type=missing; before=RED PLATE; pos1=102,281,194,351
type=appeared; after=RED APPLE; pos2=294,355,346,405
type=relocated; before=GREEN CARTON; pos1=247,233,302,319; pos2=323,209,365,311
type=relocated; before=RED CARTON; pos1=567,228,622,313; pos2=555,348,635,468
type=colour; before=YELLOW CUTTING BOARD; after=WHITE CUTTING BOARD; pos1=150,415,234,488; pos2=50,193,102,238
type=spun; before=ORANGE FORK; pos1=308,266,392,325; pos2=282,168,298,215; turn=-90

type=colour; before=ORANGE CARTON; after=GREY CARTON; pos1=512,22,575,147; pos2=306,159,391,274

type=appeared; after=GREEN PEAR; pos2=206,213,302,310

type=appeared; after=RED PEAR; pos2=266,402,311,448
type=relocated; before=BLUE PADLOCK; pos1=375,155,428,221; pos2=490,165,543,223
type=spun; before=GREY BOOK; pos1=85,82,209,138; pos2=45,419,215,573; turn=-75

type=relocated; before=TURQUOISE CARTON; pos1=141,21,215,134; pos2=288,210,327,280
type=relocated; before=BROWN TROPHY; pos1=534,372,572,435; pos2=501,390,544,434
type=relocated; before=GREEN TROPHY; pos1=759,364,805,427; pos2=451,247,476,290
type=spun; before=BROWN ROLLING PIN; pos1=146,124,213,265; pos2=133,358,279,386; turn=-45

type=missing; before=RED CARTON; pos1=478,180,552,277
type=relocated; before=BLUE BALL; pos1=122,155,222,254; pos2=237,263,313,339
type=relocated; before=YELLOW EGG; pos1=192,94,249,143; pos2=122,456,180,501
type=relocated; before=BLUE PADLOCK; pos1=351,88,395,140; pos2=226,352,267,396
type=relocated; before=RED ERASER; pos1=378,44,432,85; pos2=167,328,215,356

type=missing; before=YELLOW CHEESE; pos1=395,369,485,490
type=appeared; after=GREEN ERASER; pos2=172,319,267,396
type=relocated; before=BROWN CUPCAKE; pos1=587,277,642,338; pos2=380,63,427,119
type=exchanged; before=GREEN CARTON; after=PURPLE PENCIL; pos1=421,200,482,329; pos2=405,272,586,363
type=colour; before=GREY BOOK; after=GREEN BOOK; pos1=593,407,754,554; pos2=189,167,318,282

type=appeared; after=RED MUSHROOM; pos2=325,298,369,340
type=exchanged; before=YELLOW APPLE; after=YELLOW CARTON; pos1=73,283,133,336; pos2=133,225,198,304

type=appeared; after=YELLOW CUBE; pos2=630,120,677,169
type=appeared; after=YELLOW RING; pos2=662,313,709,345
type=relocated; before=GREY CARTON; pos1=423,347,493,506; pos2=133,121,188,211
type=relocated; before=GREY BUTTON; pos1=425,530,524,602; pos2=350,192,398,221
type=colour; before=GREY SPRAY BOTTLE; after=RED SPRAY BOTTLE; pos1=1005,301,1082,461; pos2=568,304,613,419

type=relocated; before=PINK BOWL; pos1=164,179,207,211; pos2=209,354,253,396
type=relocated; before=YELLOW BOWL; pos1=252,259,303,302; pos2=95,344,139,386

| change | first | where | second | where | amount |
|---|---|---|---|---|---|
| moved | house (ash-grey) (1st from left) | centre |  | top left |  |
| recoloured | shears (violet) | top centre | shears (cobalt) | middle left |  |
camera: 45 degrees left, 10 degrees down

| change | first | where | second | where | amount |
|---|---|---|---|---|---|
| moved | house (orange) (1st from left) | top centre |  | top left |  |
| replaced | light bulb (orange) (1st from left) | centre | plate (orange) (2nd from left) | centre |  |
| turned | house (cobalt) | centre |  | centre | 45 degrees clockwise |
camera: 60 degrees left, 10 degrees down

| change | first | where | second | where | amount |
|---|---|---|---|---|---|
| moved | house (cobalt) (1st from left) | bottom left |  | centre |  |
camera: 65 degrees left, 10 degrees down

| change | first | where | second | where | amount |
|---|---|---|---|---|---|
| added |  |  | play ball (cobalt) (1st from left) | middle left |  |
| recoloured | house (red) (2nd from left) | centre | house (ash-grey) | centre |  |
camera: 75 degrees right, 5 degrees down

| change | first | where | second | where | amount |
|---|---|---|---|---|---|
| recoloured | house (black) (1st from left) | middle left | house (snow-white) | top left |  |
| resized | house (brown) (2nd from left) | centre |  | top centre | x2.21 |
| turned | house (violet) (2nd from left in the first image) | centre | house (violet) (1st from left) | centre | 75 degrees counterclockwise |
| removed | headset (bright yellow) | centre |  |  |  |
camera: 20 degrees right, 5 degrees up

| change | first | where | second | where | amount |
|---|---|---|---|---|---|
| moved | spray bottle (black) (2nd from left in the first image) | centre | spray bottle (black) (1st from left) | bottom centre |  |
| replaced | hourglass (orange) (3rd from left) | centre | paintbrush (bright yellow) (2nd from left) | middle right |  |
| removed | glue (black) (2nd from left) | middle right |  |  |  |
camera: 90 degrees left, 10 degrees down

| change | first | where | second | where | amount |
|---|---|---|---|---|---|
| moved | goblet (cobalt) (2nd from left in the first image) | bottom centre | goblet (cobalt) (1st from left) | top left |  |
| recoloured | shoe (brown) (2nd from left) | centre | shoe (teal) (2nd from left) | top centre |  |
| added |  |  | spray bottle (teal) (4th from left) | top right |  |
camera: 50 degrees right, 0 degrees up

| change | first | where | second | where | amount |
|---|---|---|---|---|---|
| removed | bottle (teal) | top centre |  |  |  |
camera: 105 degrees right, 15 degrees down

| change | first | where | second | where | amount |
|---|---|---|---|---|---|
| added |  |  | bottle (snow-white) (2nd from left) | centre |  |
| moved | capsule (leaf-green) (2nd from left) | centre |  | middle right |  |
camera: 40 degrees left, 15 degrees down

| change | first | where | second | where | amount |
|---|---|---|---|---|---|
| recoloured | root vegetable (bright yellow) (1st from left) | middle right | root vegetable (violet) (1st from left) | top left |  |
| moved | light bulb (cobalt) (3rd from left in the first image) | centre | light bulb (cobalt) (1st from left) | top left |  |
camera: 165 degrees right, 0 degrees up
※ ※ ※
◆ WHAT IS BEING ASKED:
Every record in the material above should be set down exactly.

◆ RESPONSE TO THE EXERCISE:
type=missing; before=RED PLATE; pos1=102,281,194,351
type=appeared; after=RED APPLE; pos2=294,355,346,405
type=relocated; before=GREEN CARTON; pos1=247,233,302,319; pos2=323,209,365,311
type=relocated; before=RED CARTON; pos1=567,228,622,313; pos2=555,348,635,468
type=colour; before=YELLOW CUTTING BOARD; after=WHITE CUTTING BOARD; pos1=150,415,234,488; pos2=50,193,102,238
type=spun; before=ORANGE FORK; pos1=308,266,392,325; pos2=282,168,298,215; turn=-90

type=colour; before=ORANGE CARTON; after=GREY CARTON; pos1=512,22,575,147; pos2=306,159,391,274

type=appeared; after=GREEN PEAR; pos2=206,213,302,310

type=appeared; after=RED PEAR; pos2=266,402,311,448
type=relocated; before=BLUE PADLOCK; pos1=375,155,428,221; pos2=490,165,543,223
type=spun; before=GREY BOOK; pos1=85,82,209,138; pos2=45,419,215,573; turn=-75

type=relocated; before=TURQUOISE CARTON; pos1=141,21,215,134; pos2=288,210,327,280
type=relocated; before=BROWN TROPHY; pos1=534,372,572,435; pos2=501,390,544,434
type=relocated; before=GREEN TROPHY; pos1=759,364,805,427; pos2=451,247,476,290
type=spun; before=BROWN ROLLING PIN; pos1=146,124,213,265; pos2=133,358,279,386; turn=-45

type=missing; before=RED CARTON; pos1=478,180,552,277
type=relocated; before=BLUE BALL; pos1=122,155,222,254; pos2=237,263,313,339
type=relocated; before=YELLOW EGG; pos1=192,94,249,143; pos2=122,456,180,501
type=relocated; before=BLUE PADLOCK; pos1=351,88,395,140; pos2=226,352,267,396
type=relocated; before=RED ERASER; pos1=378,44,432,85; pos2=167,328,215,356

type=missing; before=YELLOW CHEESE; pos1=395,369,485,490
type=appeared; after=GREEN ERASER; pos2=172,319,267,396
type=relocated; before=BROWN CUPCAKE; pos1=587,277,642,338; pos2=380,63,427,119
type=exchanged; before=GREEN CARTON; after=PURPLE PENCIL; pos1=421,200,482,329; pos2=405,272,586,363
type=colour; before=GREY BOOK; after=GREEN BOOK; pos1=593,407,754,554; pos2=189,167,318,282

type=appeared; after=RED MUSHROOM; pos2=325,298,369,340
type=exchanged; before=YELLOW APPLE; after=YELLOW CARTON; pos1=73,283,133,336; pos2=133,225,198,304

type=appeared; after=YELLOW CUBE; pos2=630,120,677,169
type=appeared; after=YELLOW RING; pos2=662,313,709,345
type=relocated; before=GREY CARTON; pos1=423,347,493,506; pos2=133,121,188,211
type=relocated; before=GREY BUTTON; pos1=425,530,524,602; pos2=350,192,398,221
type=colour; before=GREY SPRAY BOTTLE; after=RED SPRAY BOTTLE; pos1=1005,301,1082,461; pos2=568,304,613,419

type=relocated; before=PINK BOWL; pos1=164,179,207,211; pos2=209,354,253,396
type=relocated; before=YELLOW BOWL; pos1=252,259,303,302; pos2=95,344,139,386

| change | first | where | second | where | amount |
|---|---|---|---|---|---|
| moved | house (ash-grey) (1st from left) | centre |  | top left |  |
| recoloured | shears (violet) | top centre | shears (cobalt) | middle left |  |
camera: 45 degrees left, 10 degrees down

| change | first | where | second | where | amount |
|---|---|---|---|---|---|
| moved | house (orange) (1st from left) | top centre |  | top left |  |
| replaced | light bulb (orange) (1st from left) | centre | plate (orange) (2nd from left) | centre |  |
| turned | house (cobalt) | centre |  | centre | 45 degrees clockwise |
camera: 60 degrees left, 10 degrees down

| change | first | where | second | where | amount |
|---|---|---|---|---|---|
| moved | house (cobalt) (1st from left) | bottom left |  | centre |  |
camera: 65 degrees left, 10 degrees down

| change | first | where | second | where | amount |
|---|---|---|---|---|---|
| added |  |  | play ball (cobalt) (1st from left) | middle left |  |
| recoloured | house (red) (2nd from left) | centre | house (ash-grey) | centre |  |
camera: 75 degrees right, 5 degrees down

| change | first | where | second | where | amount |
|---|---|---|---|---|---|
| recoloured | house (black) (1st from left) | middle left | house (snow-white) | top left |  |
| resized | house (brown) (2nd from left) | centre |  | top centre | x2.21 |
| turned | house (violet) (2nd from left in the first image) | centre | house (violet) (1st from left) | centre | 75 degrees counterclockwise |
| removed | headset (bright yellow) | centre |  |  |  |
camera: 20 degrees right, 5 degrees up

| change | first | where | second | where | amount |
|---|---|---|---|---|---|
| moved | spray bottle (black) (2nd from left in the first image) | centre | spray bottle (black) (1st from left) | bottom centre |  |
| replaced | hourglass (orange) (3rd from left) | centre | paintbrush (bright yellow) (2nd from left) | middle right |  |
| removed | glue (black) (2nd from left) | middle right |  |  |  |
camera: 90 degrees left, 10 degrees down

| change | first | where | second | where | amount |
|---|---|---|---|---|---|
| moved | goblet (cobalt) (2nd from left in the first image) | bottom centre | goblet (cobalt) (1st from left) | top left |  |
| recoloured | shoe (brown) (2nd from left) | centre | shoe (teal) (2nd from left) | top centre |  |
| added |  |  | spray bottle (teal) (4th from left) | top right |  |
camera: 50 degrees right, 0 degrees up

| change | first | where | second | where | amount |
|---|---|---|---|---|---|
| removed | bottle (teal) | top centre |  |  |  |
camera: 105 degrees right, 15 degrees down

| change | first | where | second | where | amount |
|---|---|---|---|---|---|
| added |  |  | bottle (snow-white) (2nd from left) | centre |  |
| moved | capsule (leaf-green) (2nd from left) | centre |  | middle right |  |
camera: 40 degrees left, 15 degrees down

| change | first | where | second | where | amount |
|---|---|---|---|---|---|
| recoloured | root vegetable (bright yellow) (1st from left) | middle right | root vegetable (violet) (1st from left) | top left |  |
| moved | light bulb (cobalt) (3rd from left in the first image) | centre | light bulb (cobalt) (1st from left) | top left |  |
camera: 165 degrees right, 0 degrees up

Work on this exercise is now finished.